* _Requirement_: Repeat, exactly as they appear, the lines from the one with "cyan plate F12" through the last line of the entries below, but none of the pictures.

BEGIN Material for the task

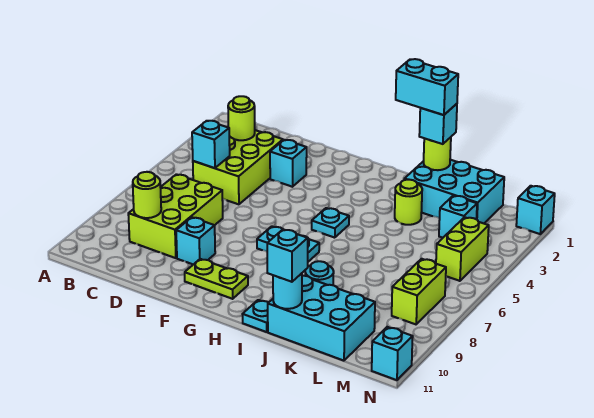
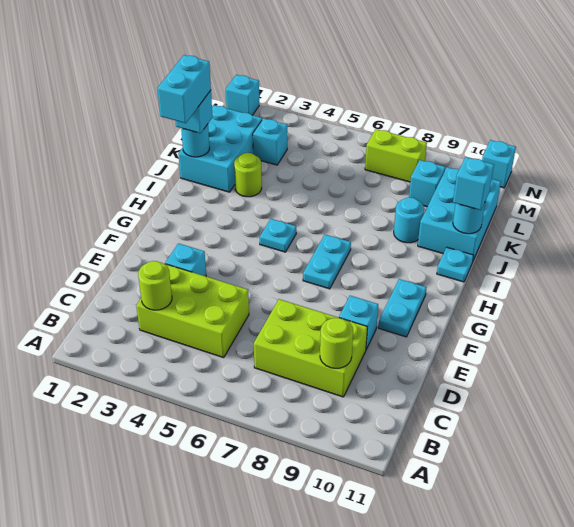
cyan brick C5 level 2 -> cyan brick L9 level 1
lime plate F10:G10 level 1 -> cyan plate F10:G10 level 1
lime round brick J1 level 2 -> cyan round brick J1 level 2
lime brick M4:M5 level 1 -> none

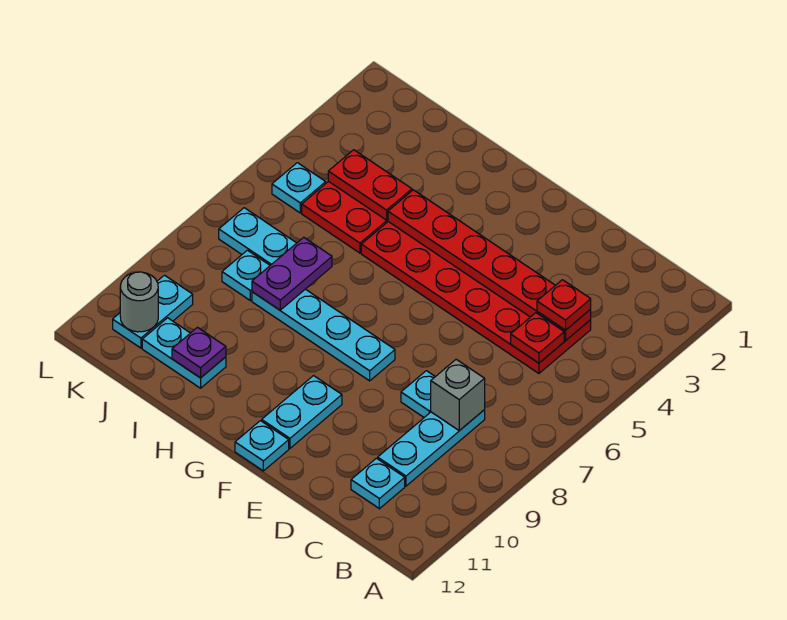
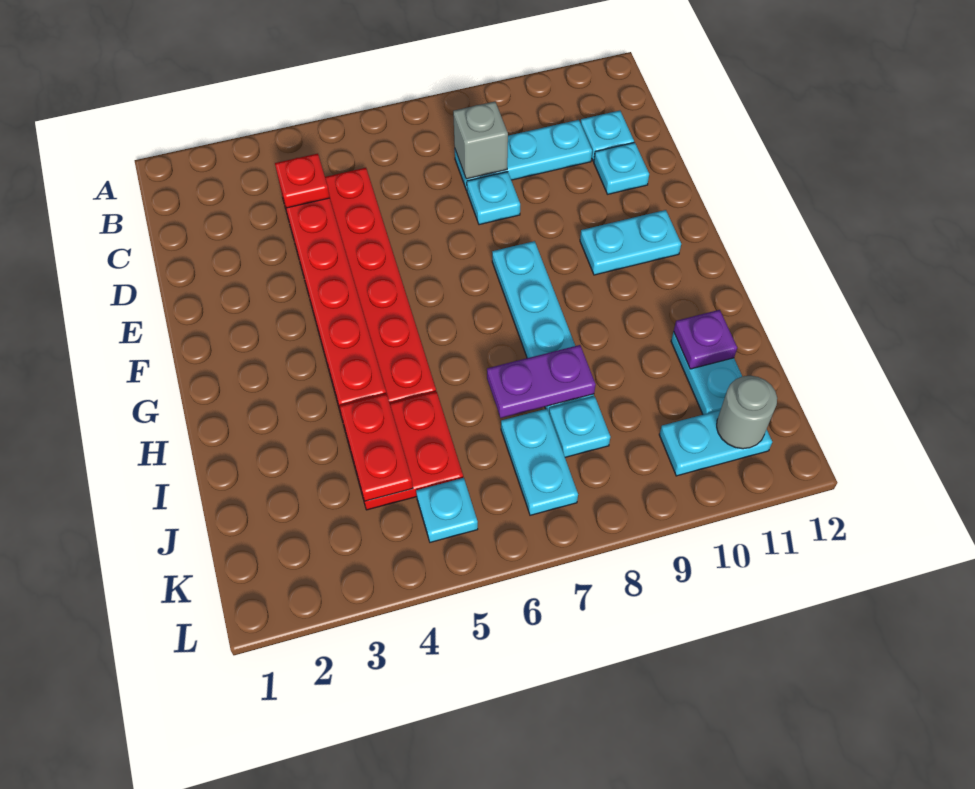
red plate C5 level 2 -> none
cyan plate F12 level 1 -> cyan plate D11 level 1

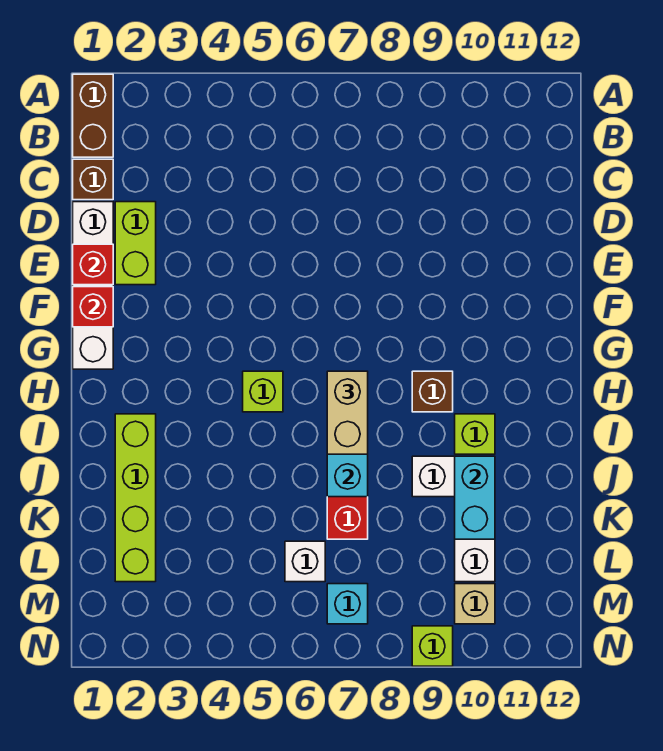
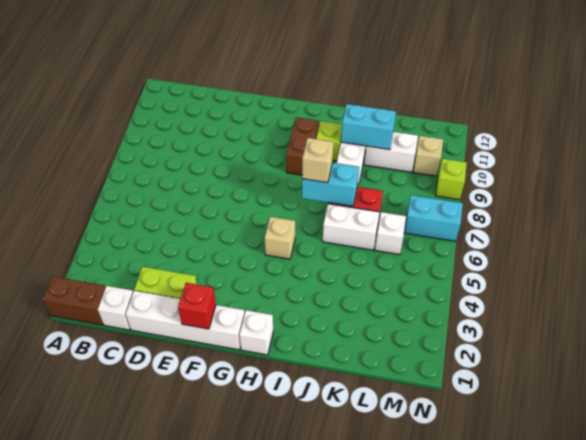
brown brick C1 level 1 -> white brick C1 level 1
red brick E1 level 2 -> none
none -> white brick H1 level 1
lime brick H5 level 1 -> tan brick H5 level 1
tan brick H7:I7 level 3 -> tan brick I7 level 3
brown brick H9 level 1 -> brown brick H9:H10 level 1
lime brick I2:L2 level 1 -> none
none -> white brick J6:K6 level 1
cyan brick M7 level 1 -> cyan brick M7:N7 level 1

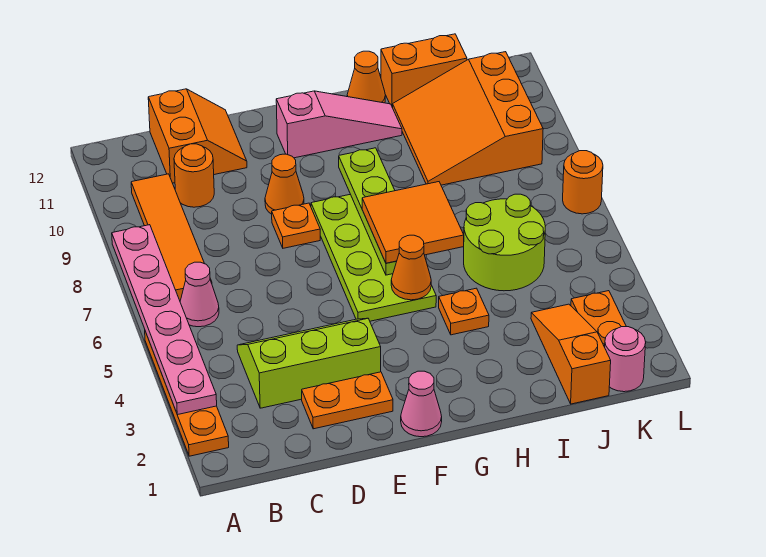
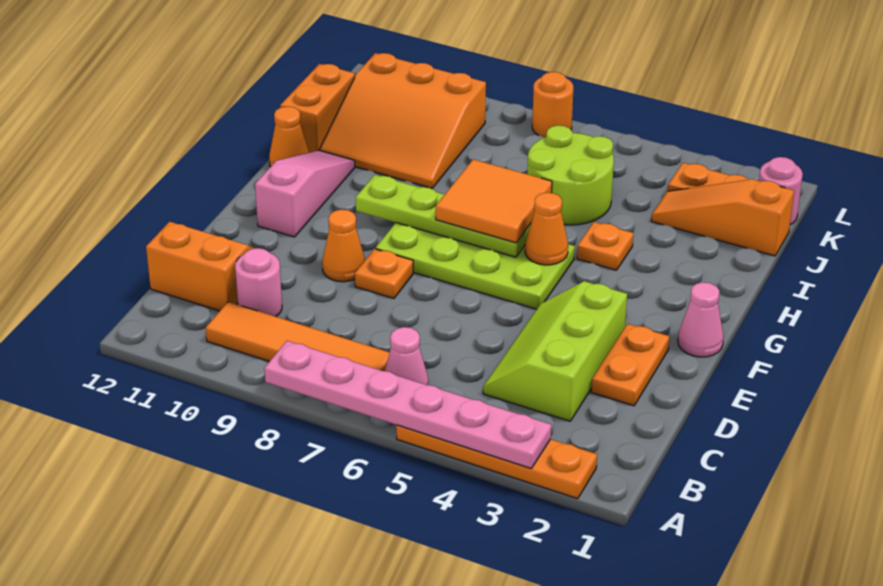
orange round brick C10 level 1 -> pink round brick C10 level 1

END Material for the task

* _Your solution_:
cyan plate F12 level 1 -> cyan plate D11 level 1

brown brick C1 level 1 -> white brick C1 level 1
red brick E1 level 2 -> none
none -> white brick H1 level 1
lime brick H5 level 1 -> tan brick H5 level 1
tan brick H7:I7 level 3 -> tan brick I7 level 3
brown brick H9 level 1 -> brown brick H9:H10 level 1
lime brick I2:L2 level 1 -> none
none -> white brick J6:K6 level 1
cyan brick M7 level 1 -> cyan brick M7:N7 level 1

orange round brick C10 level 1 -> pink round brick C10 level 1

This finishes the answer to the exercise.